--- BEGIN ---
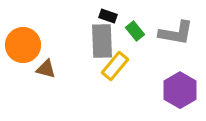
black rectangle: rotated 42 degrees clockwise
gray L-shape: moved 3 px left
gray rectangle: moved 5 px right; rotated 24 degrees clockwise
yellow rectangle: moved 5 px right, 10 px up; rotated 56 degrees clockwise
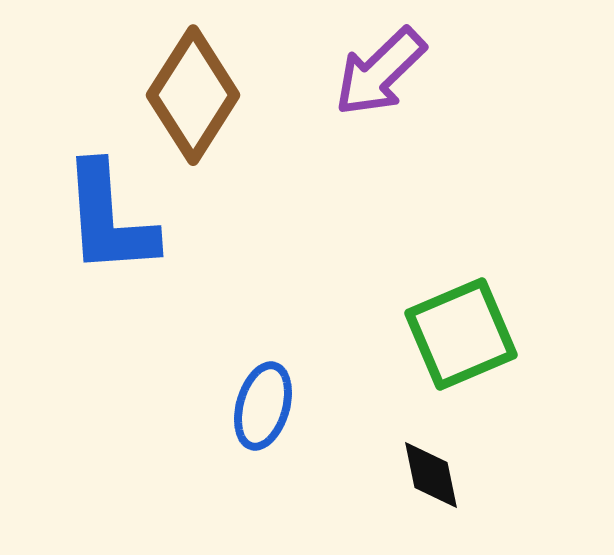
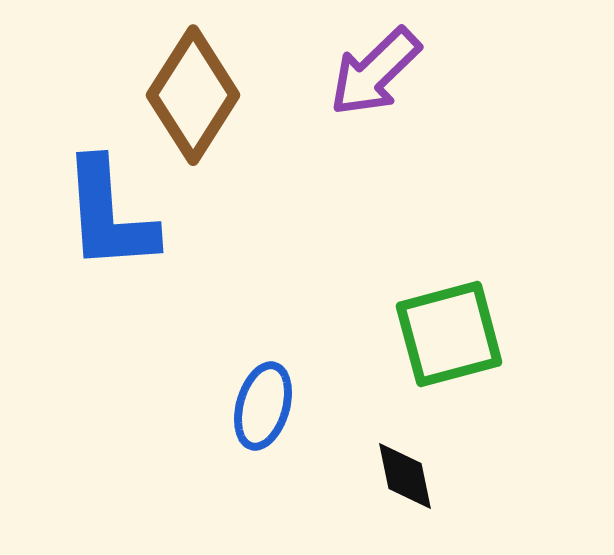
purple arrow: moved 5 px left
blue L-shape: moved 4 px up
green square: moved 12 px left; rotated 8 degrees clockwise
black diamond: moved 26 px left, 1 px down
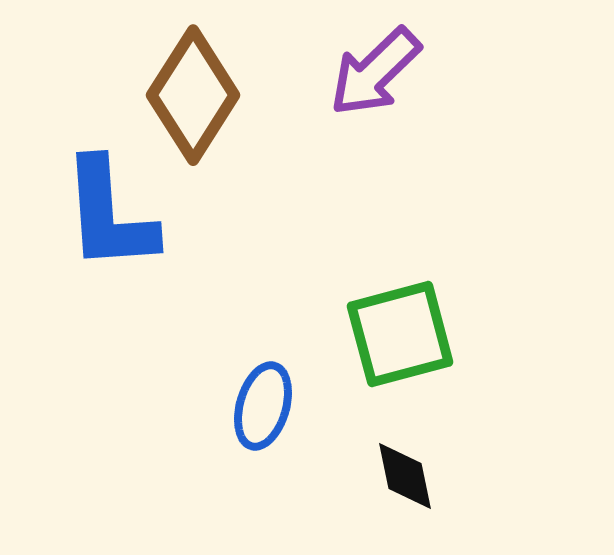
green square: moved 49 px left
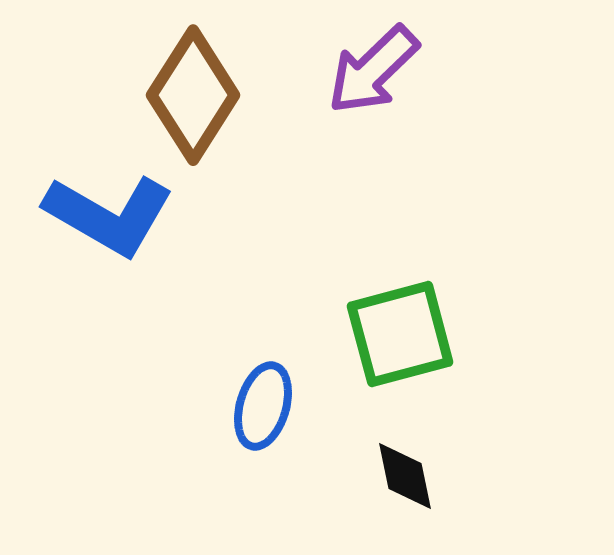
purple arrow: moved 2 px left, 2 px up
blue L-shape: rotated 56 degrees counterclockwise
--- END ---
--- BEGIN ---
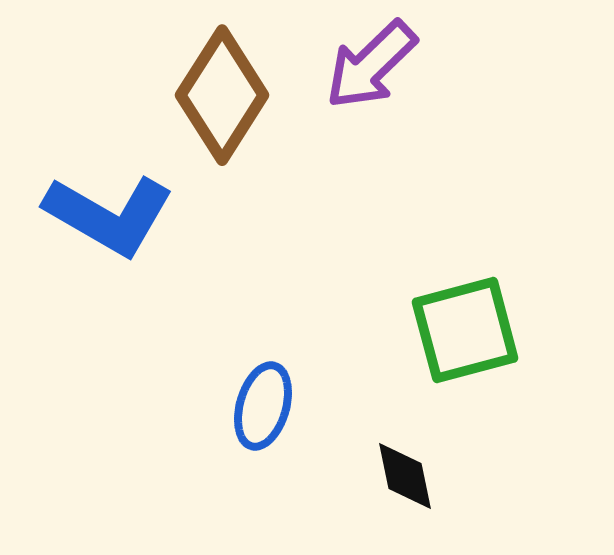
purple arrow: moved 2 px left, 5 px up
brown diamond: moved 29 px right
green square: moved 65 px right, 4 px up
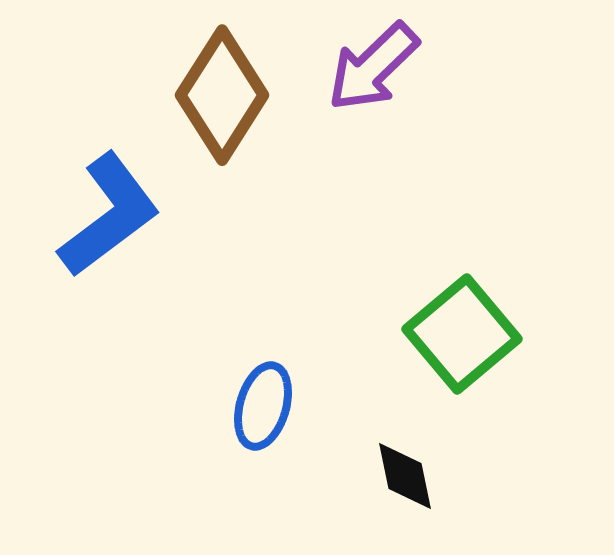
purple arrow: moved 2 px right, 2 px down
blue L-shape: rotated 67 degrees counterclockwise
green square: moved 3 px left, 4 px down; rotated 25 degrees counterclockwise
--- END ---
▸ Task to carry out
Copy the lines above between the line holding "purple arrow: moved 5 px left" and the line holding "green square: moved 49 px left", inclusive, and omit the pictures.

▸ Finished exercise
purple arrow: moved 5 px left
blue L-shape: moved 4 px up
green square: moved 12 px left; rotated 8 degrees clockwise
black diamond: moved 26 px left, 1 px down
green square: moved 49 px left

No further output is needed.